> [Data shown]
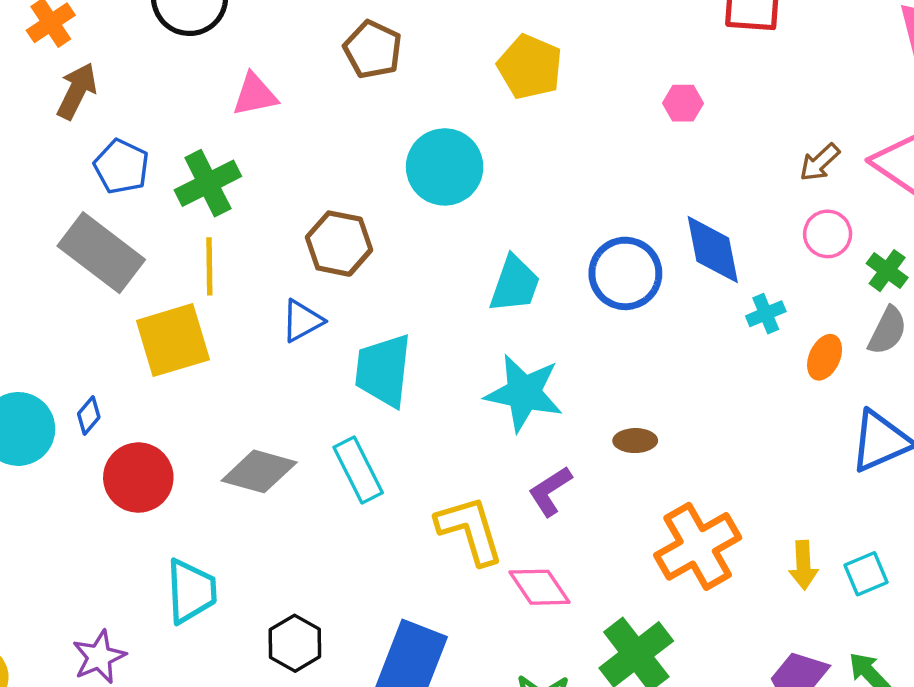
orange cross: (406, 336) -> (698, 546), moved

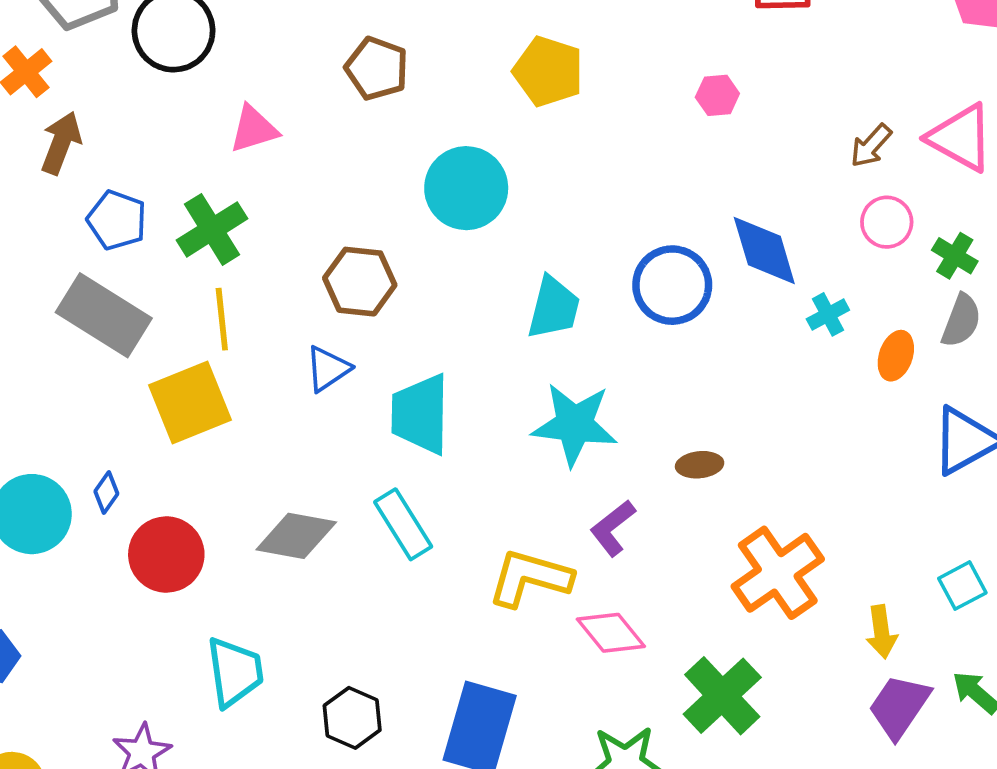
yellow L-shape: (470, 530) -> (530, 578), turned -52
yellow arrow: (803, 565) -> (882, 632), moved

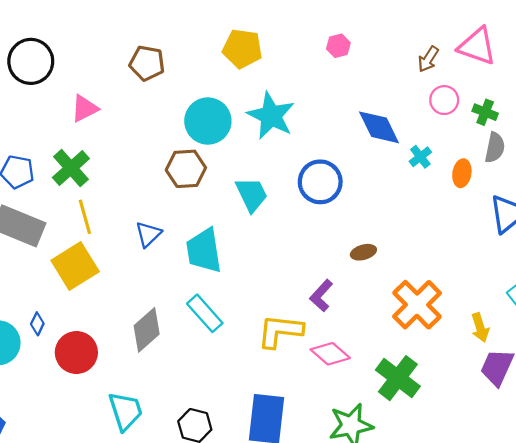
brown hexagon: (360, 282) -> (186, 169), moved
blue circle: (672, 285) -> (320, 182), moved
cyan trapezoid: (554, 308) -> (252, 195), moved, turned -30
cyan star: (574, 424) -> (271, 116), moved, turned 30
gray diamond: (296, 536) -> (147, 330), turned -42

...

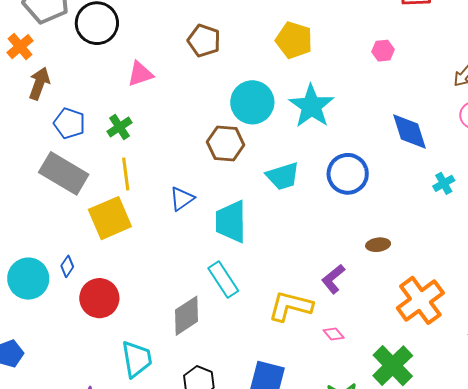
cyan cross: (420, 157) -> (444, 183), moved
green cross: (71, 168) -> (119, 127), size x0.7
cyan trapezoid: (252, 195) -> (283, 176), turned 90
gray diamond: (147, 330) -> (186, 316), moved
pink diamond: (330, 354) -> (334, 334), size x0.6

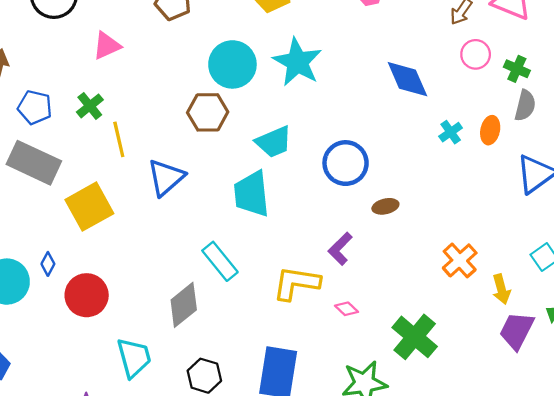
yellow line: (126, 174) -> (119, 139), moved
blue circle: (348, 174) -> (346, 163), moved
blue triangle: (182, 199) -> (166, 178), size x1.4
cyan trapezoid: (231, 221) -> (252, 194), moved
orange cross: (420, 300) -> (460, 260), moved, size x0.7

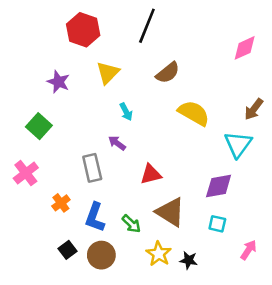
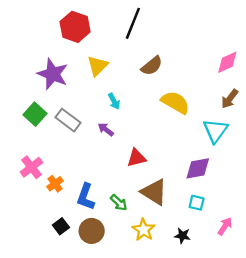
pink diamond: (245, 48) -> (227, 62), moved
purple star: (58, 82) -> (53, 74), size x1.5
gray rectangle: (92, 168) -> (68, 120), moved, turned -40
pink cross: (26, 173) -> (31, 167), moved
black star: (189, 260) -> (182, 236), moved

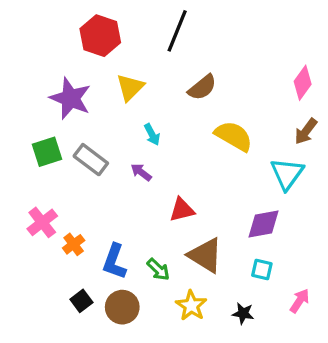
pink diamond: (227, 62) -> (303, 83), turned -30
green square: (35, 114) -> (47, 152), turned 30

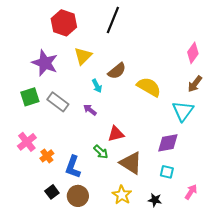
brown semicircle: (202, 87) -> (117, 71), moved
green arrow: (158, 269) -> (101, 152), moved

> [Assignment] Reproduce the lines above starting at the one with "green cross: (71, 168)" and ending at the one with "green arrow: (158, 269) -> (101, 152), moved", both included, exactly and with no pictures.

> [Answer box]
green cross: (71, 168) -> (119, 127), size x0.7
cyan trapezoid: (252, 195) -> (283, 176), turned 90
gray diamond: (147, 330) -> (186, 316), moved
pink diamond: (330, 354) -> (334, 334), size x0.6

yellow line: (126, 174) -> (119, 139), moved
blue circle: (348, 174) -> (346, 163), moved
blue triangle: (182, 199) -> (166, 178), size x1.4
cyan trapezoid: (231, 221) -> (252, 194), moved
orange cross: (420, 300) -> (460, 260), moved, size x0.7

pink diamond: (245, 48) -> (227, 62), moved
purple star: (58, 82) -> (53, 74), size x1.5
gray rectangle: (92, 168) -> (68, 120), moved, turned -40
pink cross: (26, 173) -> (31, 167), moved
black star: (189, 260) -> (182, 236), moved

pink diamond: (227, 62) -> (303, 83), turned -30
green square: (35, 114) -> (47, 152), turned 30

brown semicircle: (202, 87) -> (117, 71), moved
green arrow: (158, 269) -> (101, 152), moved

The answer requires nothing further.